Try it –
From the records below, please repeat exactly the line that has "plant: (577, 157)", the line that has "plant: (248, 574) -> (123, 130), removed", and every line between them, and nothing else.

Given records –
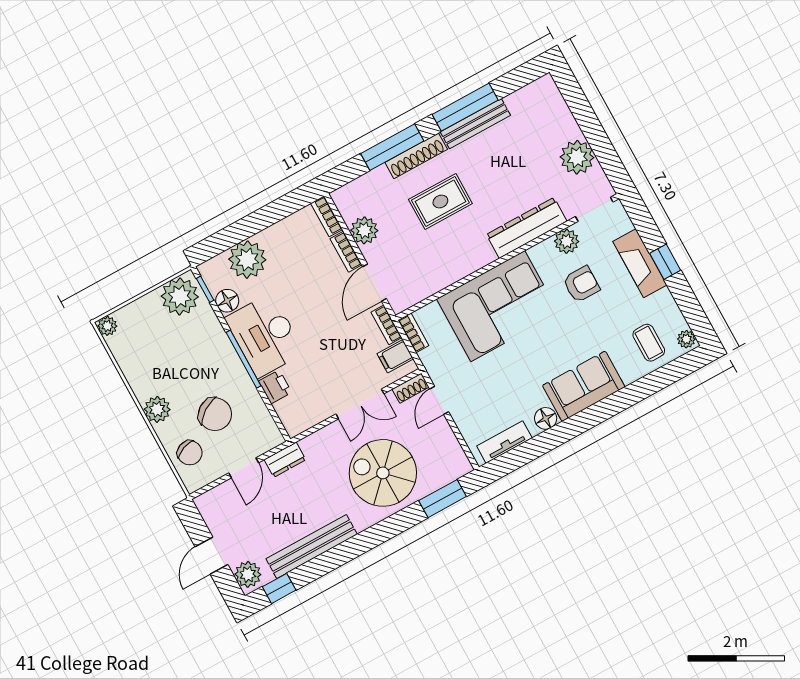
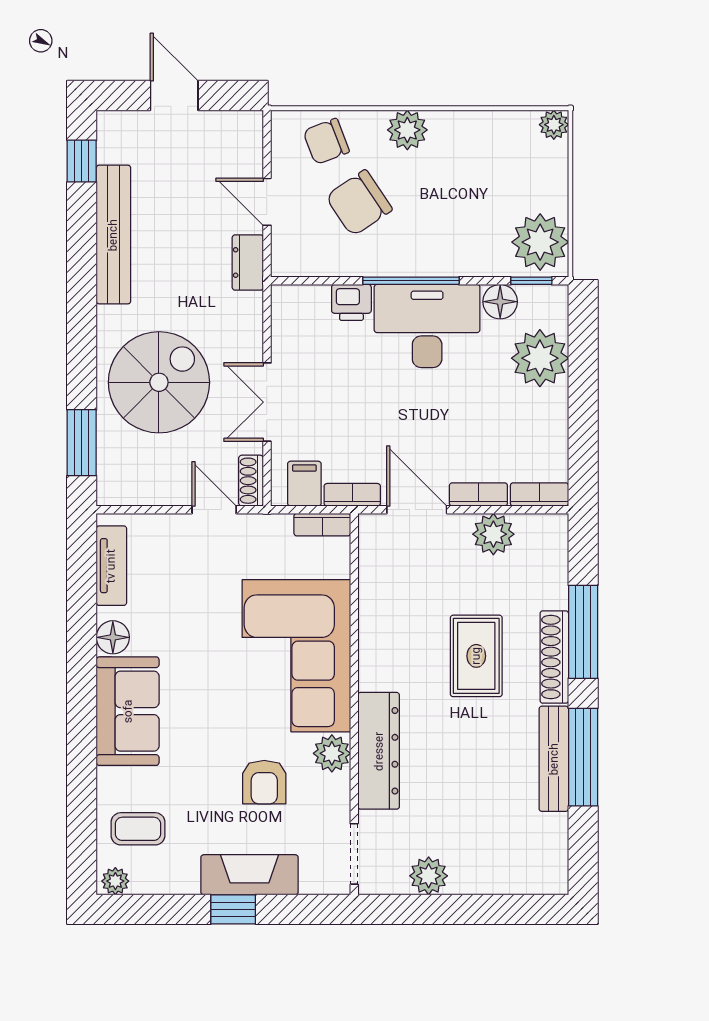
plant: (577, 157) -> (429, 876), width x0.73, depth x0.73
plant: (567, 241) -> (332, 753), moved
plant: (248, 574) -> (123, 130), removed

--

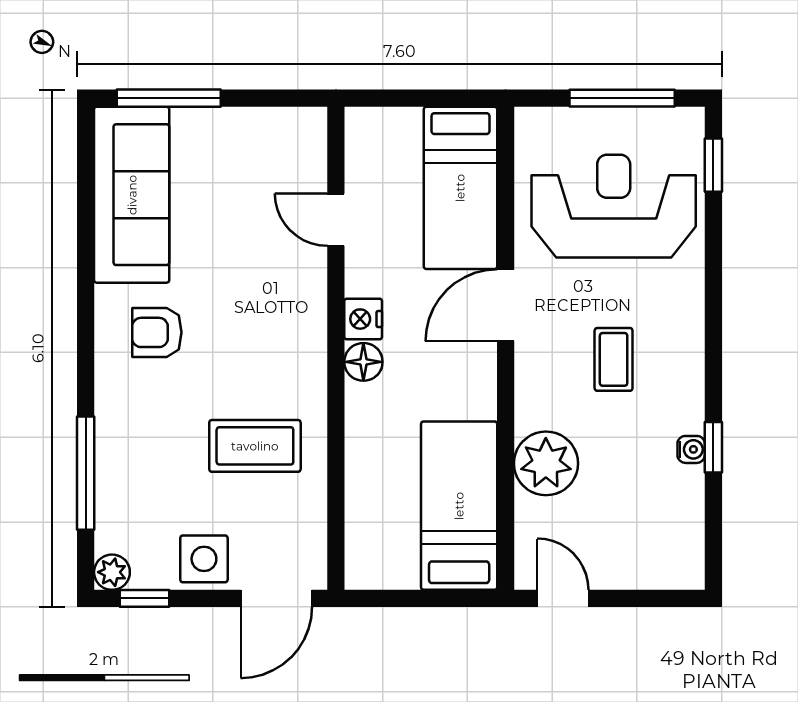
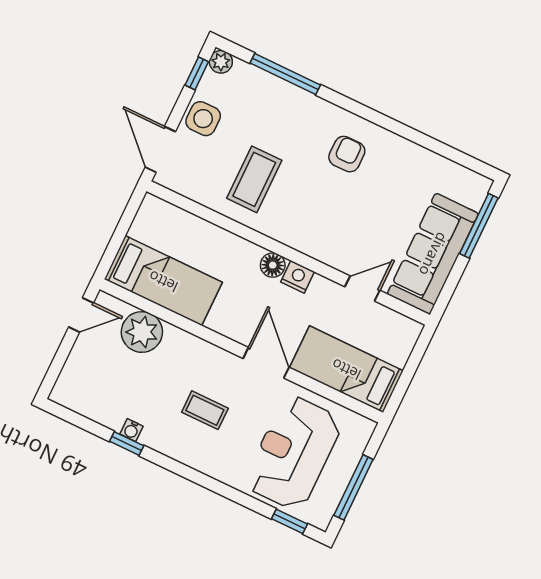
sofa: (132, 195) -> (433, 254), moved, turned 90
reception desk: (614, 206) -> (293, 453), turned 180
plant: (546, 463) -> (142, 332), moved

Written answer –
plant: (577, 157) -> (429, 876), width x0.73, depth x0.73
plant: (567, 241) -> (332, 753), moved
plant: (248, 574) -> (123, 130), removed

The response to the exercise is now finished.